## [Exercise details]
Reproduce every one of the rows below word for word, leaving out the pictures.
-*-*-
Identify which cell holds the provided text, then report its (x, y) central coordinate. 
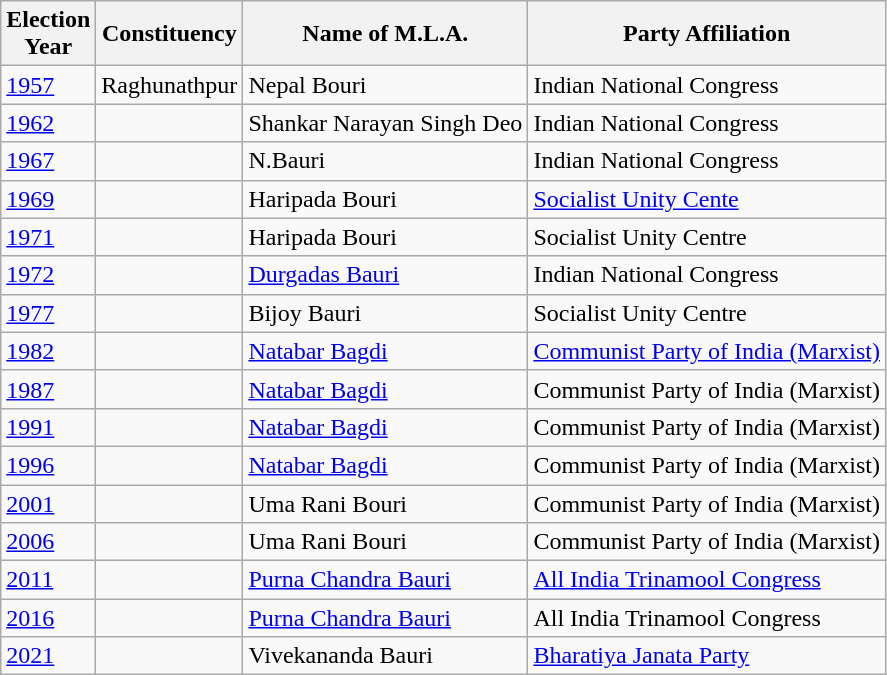
2016 (48, 618)
1977 (48, 313)
Durgadas Bauri (386, 275)
Bharatiya Janata Party (707, 656)
Party Affiliation (707, 34)
1969 (48, 199)
2001 (48, 503)
Nepal Bouri (386, 85)
Vivekananda Bauri (386, 656)
N.Bauri (386, 161)
Socialist Unity Cente (707, 199)
1971 (48, 237)
2021 (48, 656)
Shankar Narayan Singh Deo (386, 123)
2011 (48, 580)
Constituency (170, 34)
1982 (48, 351)
1987 (48, 389)
1996 (48, 465)
1991 (48, 427)
1972 (48, 275)
Name of M.L.A. (386, 34)
1957 (48, 85)
2006 (48, 542)
Bijoy Bauri (386, 313)
Raghunathpur (170, 85)
1967 (48, 161)
Election Year (48, 34)
1962 (48, 123)
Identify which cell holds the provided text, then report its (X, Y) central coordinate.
-*-*-
## [Answer for this exercise]
Identify which cell holds the provided text, then report its (x, y) central coordinate. 
2016 (48, 618)
1977 (48, 313)
Durgadas Bauri (386, 275)
Bharatiya Janata Party (707, 656)
Party Affiliation (707, 34)
1969 (48, 199)
2001 (48, 503)
Nepal Bouri (386, 85)
Vivekananda Bauri (386, 656)
N.Bauri (386, 161)
Socialist Unity Cente (707, 199)
1971 (48, 237)
2021 (48, 656)
Shankar Narayan Singh Deo (386, 123)
2011 (48, 580)
Constituency (170, 34)
1982 (48, 351)
1987 (48, 389)
1996 (48, 465)
1991 (48, 427)
1972 (48, 275)
Name of M.L.A. (386, 34)
1957 (48, 85)
2006 (48, 542)
Bijoy Bauri (386, 313)
Raghunathpur (170, 85)
1967 (48, 161)
Election Year (48, 34)
1962 (48, 123)
Identify which cell holds the provided text, then report its (X, Y) central coordinate.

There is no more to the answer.